▸ **Data supplied**:
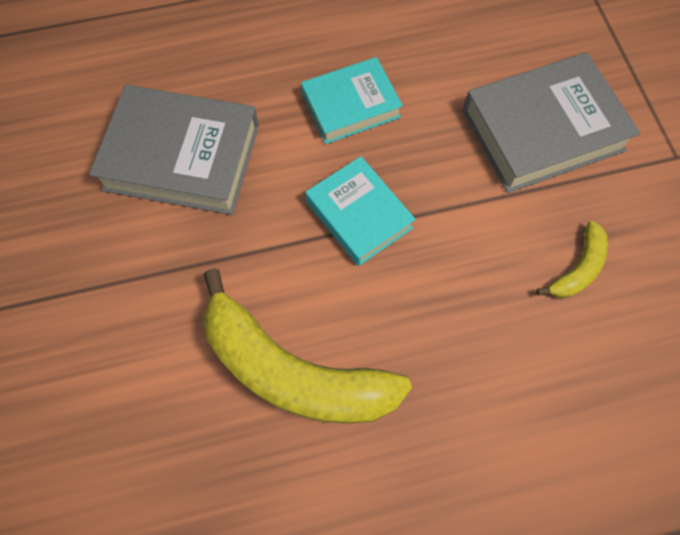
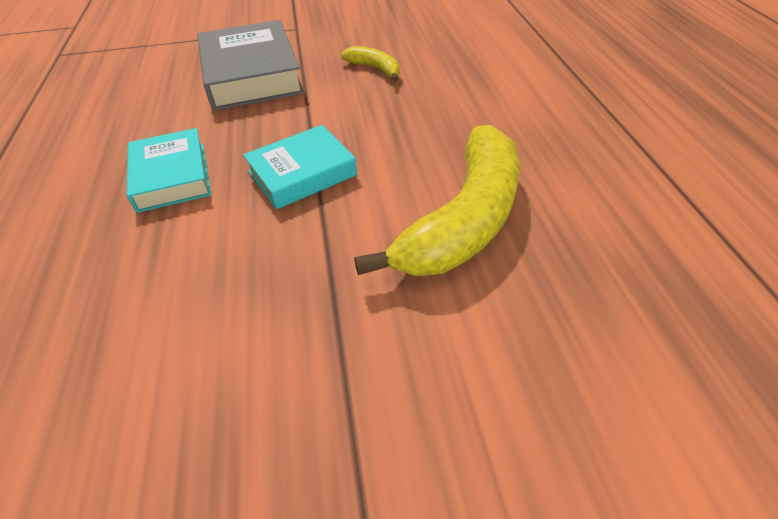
camera: 85 degrees left, 20 degrees down
(182, 157) = (172, 327): grey book -> none

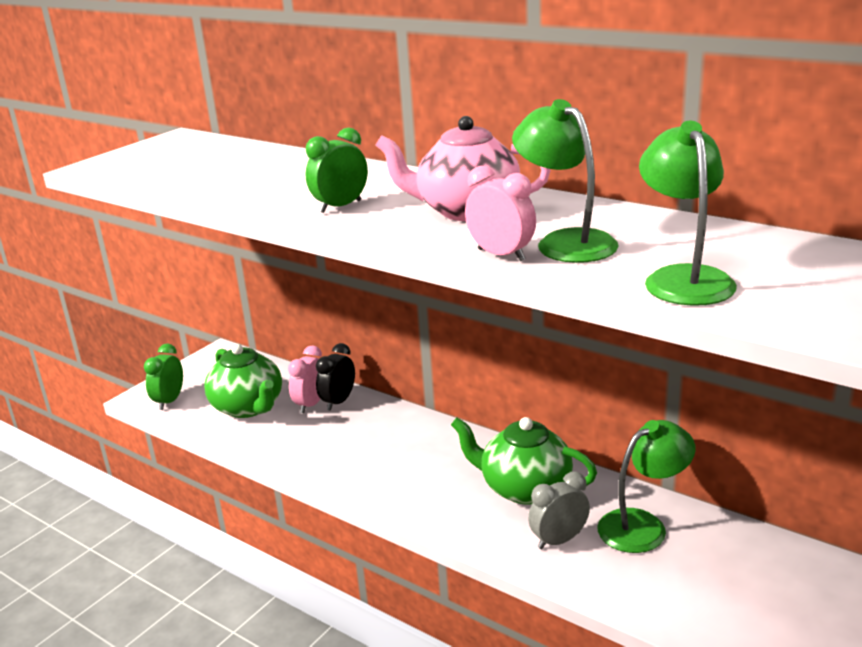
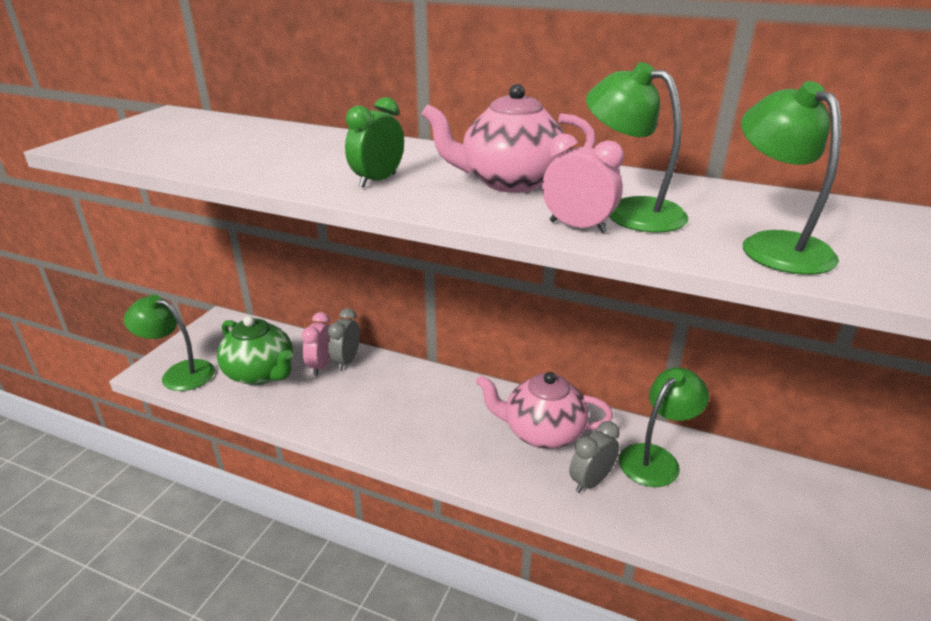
camera: 15 degrees left, 5 degrees up
(169, 401) = (179, 373): green clock -> green lamp
(338, 402) = (346, 361): black clock -> grey clock
(524, 488) = (542, 432): green teapot -> pink teapot

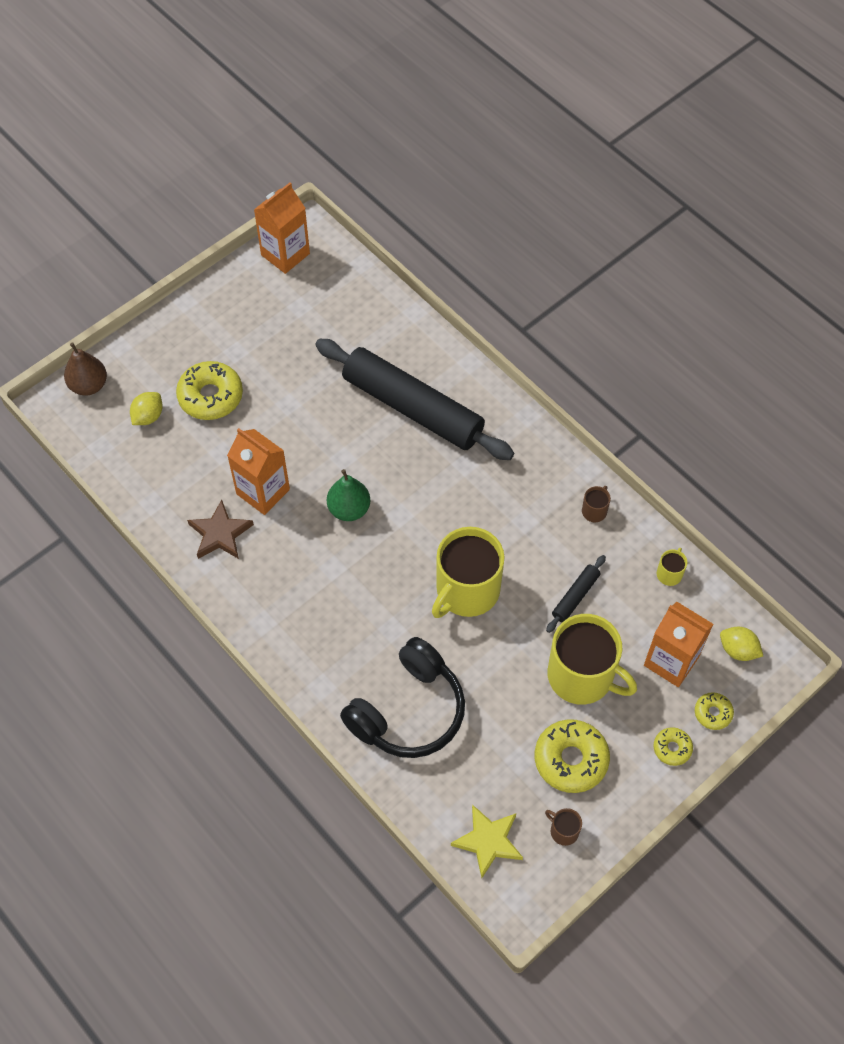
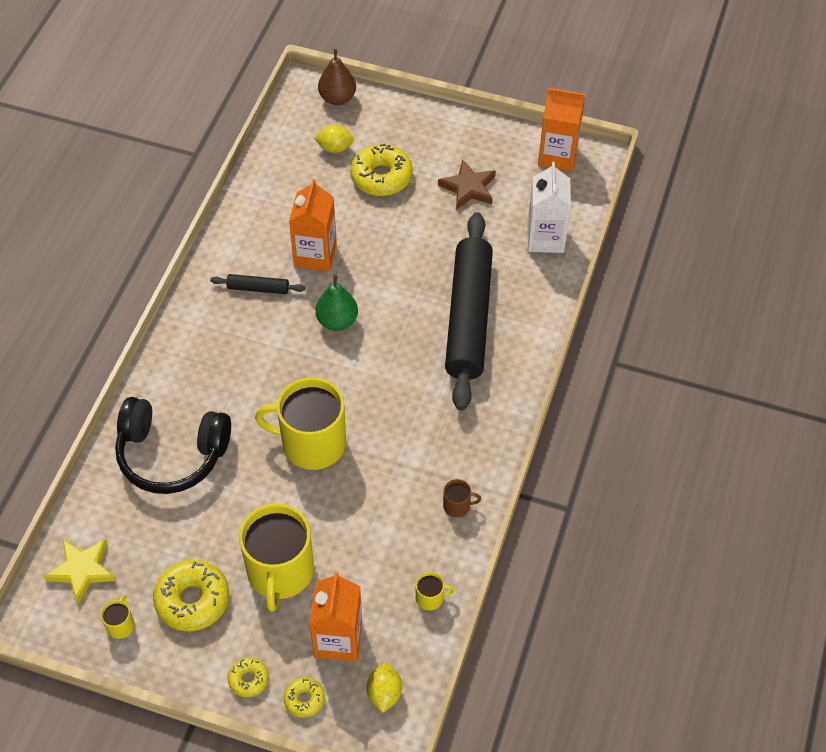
camera: 60 degrees right, 5 degrees down
(220, 534) = (258, 247): brown star -> brown star (468, 188)
(367, 310) = (545, 238): none -> white carton
(563, 831) = (121, 625): brown mug -> yellow mug
(575, 596) = (358, 530): black rolling pin -> black rolling pin (258, 288)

▸ **What is expected**:
Send back the data above verbatim, leaving out its pictures.

▸ **Response area**:
camera: 85 degrees left, 20 degrees down
(182, 157) = (172, 327): grey book -> none

camera: 15 degrees left, 5 degrees up
(169, 401) = (179, 373): green clock -> green lamp
(338, 402) = (346, 361): black clock -> grey clock
(524, 488) = (542, 432): green teapot -> pink teapot

camera: 60 degrees right, 5 degrees down
(220, 534) = (258, 247): brown star -> brown star (468, 188)
(367, 310) = (545, 238): none -> white carton
(563, 831) = (121, 625): brown mug -> yellow mug
(575, 596) = (358, 530): black rolling pin -> black rolling pin (258, 288)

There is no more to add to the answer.